The request: Look through the records and report how many lines include the word "Each", with no other words.

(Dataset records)
===

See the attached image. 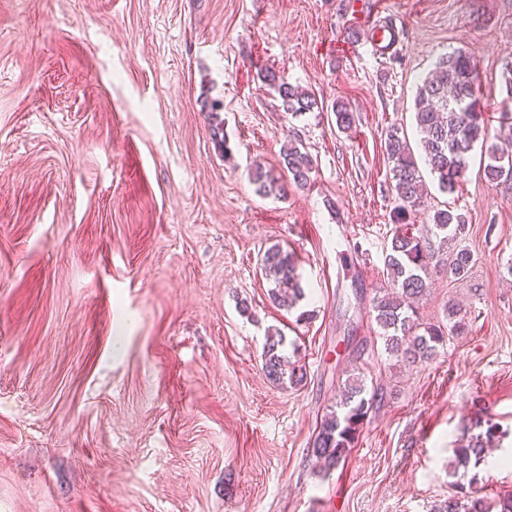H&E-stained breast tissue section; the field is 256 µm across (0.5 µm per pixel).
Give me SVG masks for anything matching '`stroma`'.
Returning a JSON list of instances; mask_svg holds the SVG:
<instances>
[{"label": "stroma", "instance_id": "stroma-1", "mask_svg": "<svg viewBox=\"0 0 512 512\" xmlns=\"http://www.w3.org/2000/svg\"><path fill=\"white\" fill-rule=\"evenodd\" d=\"M458 50L498 128L512 0H0V512H429L512 493V182L489 181L480 151L458 192L426 177L406 218L466 214L467 272L434 273L419 303L444 324L463 301L465 332L410 367L358 352L398 215L385 131L423 161L416 86ZM266 68L324 112H283ZM291 136L310 184L257 195L248 170L287 178ZM275 244L305 290L292 309L260 270ZM270 328L301 385L266 379ZM357 358L383 399L324 478L310 440ZM486 431L491 455L450 469L463 433ZM210 112V127H211V137L214 141L215 145L221 149V153L224 156L228 155L230 152V148L227 144V139L224 134V120L221 119L220 113L223 111V103L219 101H213L211 104L207 105ZM280 156L283 167L288 171L296 187L303 188L310 184L317 165L313 157L305 151L300 140L289 139L281 148Z\"/></svg>", "mask_w": 512, "mask_h": 512}]
</instances>
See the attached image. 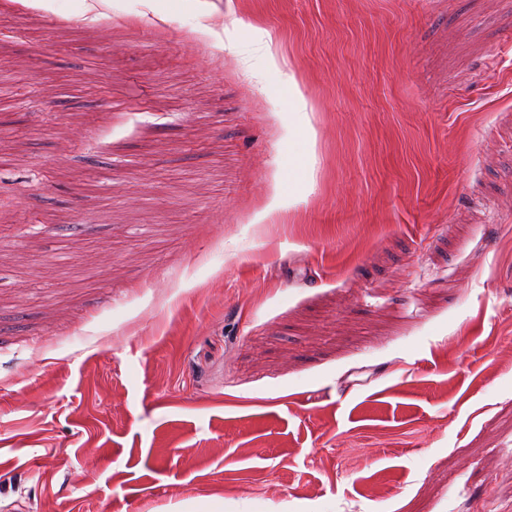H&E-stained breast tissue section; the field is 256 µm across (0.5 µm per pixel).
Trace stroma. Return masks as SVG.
<instances>
[{
    "label": "stroma",
    "mask_w": 512,
    "mask_h": 512,
    "mask_svg": "<svg viewBox=\"0 0 512 512\" xmlns=\"http://www.w3.org/2000/svg\"><path fill=\"white\" fill-rule=\"evenodd\" d=\"M209 502L512 512V0H0V507Z\"/></svg>",
    "instance_id": "stroma-1"
}]
</instances>
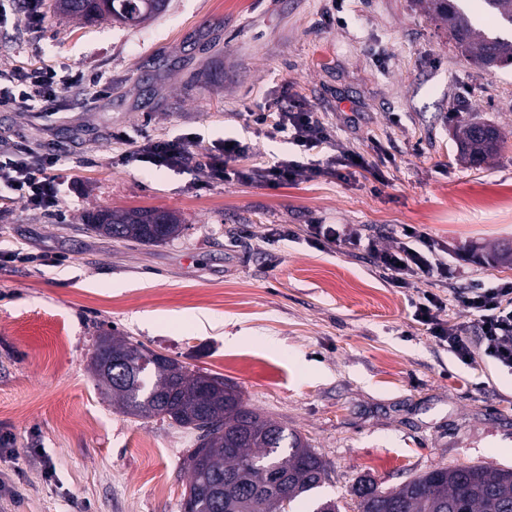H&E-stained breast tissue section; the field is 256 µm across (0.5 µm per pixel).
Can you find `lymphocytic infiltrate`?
Wrapping results in <instances>:
<instances>
[{
    "label": "lymphocytic infiltrate",
    "instance_id": "lymphocytic-infiltrate-1",
    "mask_svg": "<svg viewBox=\"0 0 512 512\" xmlns=\"http://www.w3.org/2000/svg\"><path fill=\"white\" fill-rule=\"evenodd\" d=\"M63 83V78L52 69H0V107L16 110L38 103L50 104ZM250 118L254 125L285 134L294 149L288 158L276 161L257 175L236 168L237 159L249 150L247 144L236 139L216 141L200 154L196 151L195 138L188 135L147 138L132 143L124 159L159 170L192 169L211 182L250 181L257 177L271 188L295 182L301 176L337 175L344 169L368 167L367 161L358 160L356 153H333L330 127L317 113L299 105L278 112L268 109L254 112ZM316 150L321 153L317 159L312 156ZM60 159L59 150L52 142L37 150L1 149L0 187H6L29 208L57 210L62 200L61 183L52 170ZM370 254L374 265L387 271L396 287H408L412 280L422 277L443 285L448 282V261L438 254L434 241L422 230L402 233L393 249L374 248ZM457 298L466 312L465 318L442 320L440 313L445 304L440 294L433 292L424 294L414 316L460 361L470 362L480 354L497 366L512 370V283L489 286L474 281Z\"/></svg>",
    "mask_w": 512,
    "mask_h": 512
}]
</instances>
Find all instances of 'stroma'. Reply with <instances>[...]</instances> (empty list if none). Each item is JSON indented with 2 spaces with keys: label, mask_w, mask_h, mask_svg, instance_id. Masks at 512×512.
Returning a JSON list of instances; mask_svg holds the SVG:
<instances>
[{
  "label": "stroma",
  "mask_w": 512,
  "mask_h": 512,
  "mask_svg": "<svg viewBox=\"0 0 512 512\" xmlns=\"http://www.w3.org/2000/svg\"><path fill=\"white\" fill-rule=\"evenodd\" d=\"M54 3L35 30L0 18V66L99 76L108 93L75 86L47 112L0 110V143L60 145L63 182L55 214L0 199V244L61 259L0 258V433L14 437L0 478L23 494L0 512H182L195 439L102 393L90 358L112 330L224 377L298 433L325 466L318 496L340 512H356L364 477L389 491L437 467H512V372L462 363L415 321L431 281L394 287L367 250L305 238L311 224L363 225L387 250L409 225L432 236L457 286L512 282V266L476 252L512 243V67H476L413 0H170L136 26L69 19ZM292 101L370 171L270 189L121 159L127 141L193 134L246 143L240 169L271 165L290 146L249 115ZM467 119L504 141L478 169L454 142ZM104 208L165 209L184 230L116 243L85 228ZM280 225L297 239L265 243ZM1 257H7L9 261L20 264H34L39 266H54L58 263L57 256H48L44 254H35L22 249H1Z\"/></svg>",
  "instance_id": "1"
}]
</instances>
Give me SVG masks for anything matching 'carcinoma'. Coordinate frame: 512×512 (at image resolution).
Returning a JSON list of instances; mask_svg holds the SVG:
<instances>
[{
	"mask_svg": "<svg viewBox=\"0 0 512 512\" xmlns=\"http://www.w3.org/2000/svg\"><path fill=\"white\" fill-rule=\"evenodd\" d=\"M56 0L57 10L86 22L112 20L129 26L163 13L168 0ZM503 29L512 30V0H480ZM443 23L455 47L483 69L512 66V38L479 30L464 0H414ZM462 160L483 164L497 155L502 138L492 124L463 121L455 131ZM96 235L141 244L179 235L175 214L159 209L101 210L88 217ZM98 386L122 412L137 418L161 417L195 435L188 458L193 498L187 512H289L299 496L318 488L325 476L319 455L279 422L248 407L221 376L196 373L143 344L104 333L91 361ZM272 473L288 483L272 486ZM358 512H512V469L483 466L439 467L382 491L367 479L353 489Z\"/></svg>",
	"mask_w": 512,
	"mask_h": 512,
	"instance_id": "carcinoma-1",
	"label": "carcinoma"
}]
</instances>
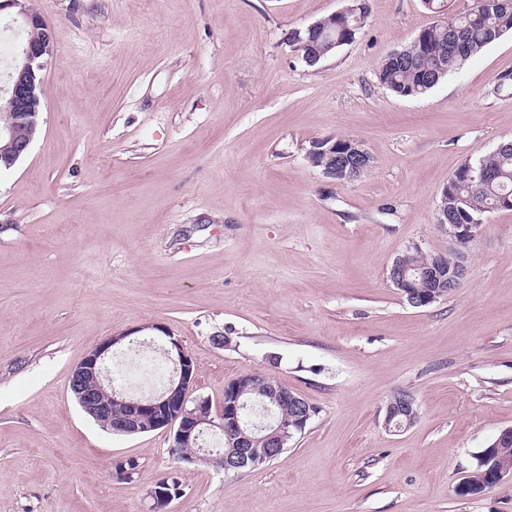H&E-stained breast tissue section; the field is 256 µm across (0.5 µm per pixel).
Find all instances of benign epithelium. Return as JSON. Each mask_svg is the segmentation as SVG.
Listing matches in <instances>:
<instances>
[{"mask_svg": "<svg viewBox=\"0 0 512 512\" xmlns=\"http://www.w3.org/2000/svg\"><path fill=\"white\" fill-rule=\"evenodd\" d=\"M19 8L27 27L33 35L24 41L16 54L15 64L8 75V86L0 90V113L6 120L0 123V162L10 168L24 156L31 140L22 137L20 128L34 126L38 120L39 71L44 59L52 53V32L49 25L37 13L25 5V0H0V11L6 7ZM310 163L319 168L323 175L340 184L353 181L372 167L373 160L360 141L354 143L326 137L312 141V149L307 153ZM437 224L448 234L450 241L461 237L476 239L481 232L479 224L448 223V189L440 192L435 207ZM441 262L421 272V279L429 287L418 288L410 275L399 272L393 265L389 280L407 302L414 307L429 306L447 296L461 285L467 273V260L445 273L440 272ZM128 335H115L105 339L90 350L83 360L71 371L69 390L82 411L110 432L124 436H136L166 429L171 435L169 452L181 464L208 462L210 455L194 452L180 454L182 448H197L201 436L209 431L224 442L222 460L225 466L235 469H256L269 458H273L288 447L294 437L291 428L301 432L316 413L312 404L299 394L279 388L273 390V401L288 399L295 409L297 418L293 425L274 416L271 407H266L269 421L261 427L264 435L257 438L250 435L247 422L248 405L241 400L247 386L246 375L230 380L224 386V407L218 414L212 413L208 398L194 394L196 378L195 362L182 341L165 330L154 340L160 342L164 358L171 364V371L160 391L148 397H134L122 388H115L109 395H103L92 388L90 383L107 369L115 348L122 345ZM124 410L121 418L112 419V408ZM411 407L386 405L384 424L389 430H400L409 426L405 420ZM263 447H257V444ZM488 488L492 489L506 480H512V459L503 455L495 458L486 474ZM152 504L150 512H170V504L175 498L169 478L156 481L149 491Z\"/></svg>", "mask_w": 512, "mask_h": 512, "instance_id": "7a95c632", "label": "benign epithelium"}]
</instances>
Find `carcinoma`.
<instances>
[{
    "mask_svg": "<svg viewBox=\"0 0 512 512\" xmlns=\"http://www.w3.org/2000/svg\"><path fill=\"white\" fill-rule=\"evenodd\" d=\"M368 17L366 0H350L347 16L329 15L317 21L319 31L309 34L305 29L288 32V47L305 45V50L326 58L344 45L352 42L364 27ZM453 25L465 33V50L456 53L449 48L448 26ZM512 32V8L505 10L496 0H476L468 12L448 17V25L433 22L422 29L414 41L399 49L400 58H381L377 78L392 94L403 98L419 97L449 74L459 70L467 60L487 46ZM483 168L490 172L491 182L475 190L466 178L468 167ZM512 199V147L506 146L490 155L463 163L456 171L455 180L448 183V217L454 224H481L487 214L508 208L506 200ZM473 241L460 238L443 254L444 264L454 266L459 255L469 253ZM436 253L405 250L400 255L405 266L419 269L432 262ZM248 391L244 398L252 401L255 412H260L263 402L270 398L273 379L265 375L249 374ZM484 468L477 464L466 476V495L476 496L485 492Z\"/></svg>",
    "mask_w": 512,
    "mask_h": 512,
    "instance_id": "1",
    "label": "carcinoma"
}]
</instances>
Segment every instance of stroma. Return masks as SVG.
Returning <instances> with one entry per match:
<instances>
[{
    "instance_id": "1",
    "label": "stroma",
    "mask_w": 512,
    "mask_h": 512,
    "mask_svg": "<svg viewBox=\"0 0 512 512\" xmlns=\"http://www.w3.org/2000/svg\"><path fill=\"white\" fill-rule=\"evenodd\" d=\"M50 25L37 136L0 170V512H512V481L457 494L512 427V211L486 216L461 287L410 306L388 270L448 249L435 204L468 160L512 138V33L426 94L379 60L434 16L368 0L365 27L317 67L288 31L349 0H27ZM360 139L372 168L339 185L312 141ZM182 339L213 410L243 373L317 409L254 470L176 465L158 430L85 416L72 368L106 338ZM226 343H219V336ZM414 394L416 422L384 427ZM137 461L125 481L118 462ZM149 495L152 500L150 512H170V504L175 498V493L169 483V476L156 481Z\"/></svg>"
}]
</instances>
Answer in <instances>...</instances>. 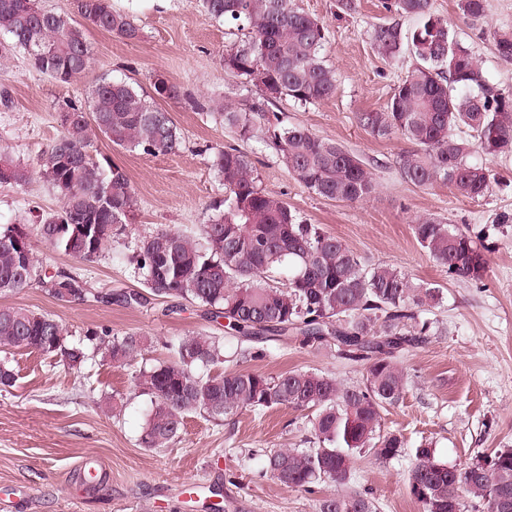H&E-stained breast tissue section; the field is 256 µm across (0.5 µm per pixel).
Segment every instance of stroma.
<instances>
[{"label": "stroma", "mask_w": 512, "mask_h": 512, "mask_svg": "<svg viewBox=\"0 0 512 512\" xmlns=\"http://www.w3.org/2000/svg\"><path fill=\"white\" fill-rule=\"evenodd\" d=\"M112 2L133 19L140 39L127 42L88 30L92 65L71 83L33 70L22 52L0 58V90L11 100L0 105V152L31 171L26 183L0 185V224L25 222L34 207L47 213L59 209L58 192L38 173L39 159L61 131L59 105L85 99L101 75L135 83L148 97L154 74L177 84L182 99L168 109L182 132V146L153 157L96 140L135 191V217L127 233L92 262L34 243L50 271L84 276L93 300L63 304L35 285L0 303L53 314L75 340L87 330L107 328L116 336L137 332L148 345L123 365L93 356L78 369L36 352L9 350L16 381L0 389V512H210L211 502L224 497L234 499L240 512H316L312 495L265 475L257 454L261 448L302 447L309 434L303 412L283 407L221 420L192 413L170 447L148 450L138 442L150 409L148 398L133 387L140 368L167 361L166 344L174 337L197 331L224 337L230 330L206 307L179 299L151 296L125 305L111 296L143 289L130 262L140 237L158 227L199 234L212 204L225 198L209 152L233 145L253 162L260 188L286 201L307 223L443 293L435 316L448 333L402 356L412 383L384 414L385 430L406 440L403 456L382 465L365 455L353 467L354 484L371 490L377 512H421L408 487L414 450L421 444H432L459 469L512 448V155L484 158L494 181L476 202L442 183L418 187L402 179L397 160L411 143L374 137L356 119L357 113L382 110L415 63L411 54L392 61L373 49L375 26L392 19L382 0H357L349 14L338 9L337 0H292L326 29L321 53L335 73L336 92L306 105L281 99L274 107L282 124L304 126L362 158L375 191L357 203L315 195L288 174L264 142H240L225 130L217 103L229 100L245 108L261 97L255 83L225 71L222 62L226 50L243 43L245 32L207 18L200 0ZM432 9L447 18L491 81L512 92V63L497 60L492 43L494 30H512V0H487L486 21L478 25L463 19L456 0H432ZM429 214L462 227H488L490 272L483 285L449 280L426 256L411 226ZM237 367L272 376L316 369L345 385L362 377L361 366L338 358L335 348L295 341L268 343L265 357L238 361ZM84 459L101 466L106 476L87 490L76 473Z\"/></svg>", "instance_id": "stroma-1"}]
</instances>
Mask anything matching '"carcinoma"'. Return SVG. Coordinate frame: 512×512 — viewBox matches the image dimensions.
Wrapping results in <instances>:
<instances>
[{"label": "carcinoma", "mask_w": 512, "mask_h": 512, "mask_svg": "<svg viewBox=\"0 0 512 512\" xmlns=\"http://www.w3.org/2000/svg\"><path fill=\"white\" fill-rule=\"evenodd\" d=\"M200 2L208 18L248 30L245 45L224 53V69L249 79L258 68L279 92L275 99L262 94L243 111L221 105L224 126L242 140H264L292 177L320 197L350 203L370 197L374 179L358 156L304 126H283L269 112L284 97L306 105L335 93V74L321 56L325 31L318 19L291 0ZM382 7L418 24L406 34L395 21L377 27L374 49L396 59L408 47L416 63L384 110L360 112L358 122L376 137L405 138L414 145L398 158L404 180L421 187L443 183L474 201L486 197L489 171L472 156L512 154V92L489 80L471 48L432 11L431 0H382ZM457 7L472 22L486 19V0H458ZM73 9L71 15L45 10L37 0H0V36L7 38L0 51L18 49L35 69L68 84L92 64L87 28L126 41L140 38V29L112 8V0H73ZM493 45L499 60L512 63V31L495 32ZM58 112L62 132L45 151L39 173L62 203L52 213L31 211L29 224H0V296L35 282L62 303L90 293L77 274L43 272L32 236L92 262L131 223L134 189L109 158L95 159L94 138L149 156L174 153L182 143L171 112L124 80L102 78L86 101L68 100ZM457 127L474 133V141L454 137ZM211 162L224 182L228 209L209 217L198 237L168 227L143 237L132 262L145 288L152 296L224 315L230 330L239 333L243 356L261 357L257 346L269 334L305 346L334 345L340 357L363 363L362 378L344 385L319 370L273 377L230 369L212 375L209 367L223 361L224 347L214 336L189 333L169 342L171 361L134 378L135 389L151 403L140 445L169 447L192 413L222 419L275 407L309 410L312 447L263 449L265 474L309 494L322 483L336 486L317 499L316 512H376L371 493L351 485L353 458L367 454L387 464L401 456L405 442L383 430L382 414L403 398L409 384L398 365L401 352L438 334L426 314L439 304V290L389 264H369L340 238L299 221L287 202L259 188L251 160L238 149H219ZM28 178L27 168L0 153V184ZM74 224L85 229L78 251L70 246ZM412 232L449 278L477 284L488 276L485 230L462 229L428 215ZM68 336L48 313L0 307V349L31 350L79 368L87 354ZM86 340L114 364L129 361L147 343L135 332L118 337L108 328L90 332ZM409 487L421 512H464L466 496L475 510L512 512V448L457 469L421 445Z\"/></svg>", "instance_id": "1"}]
</instances>
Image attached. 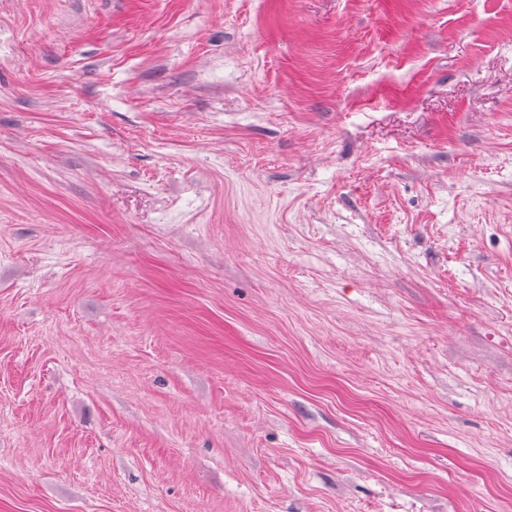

===

Written answer: 2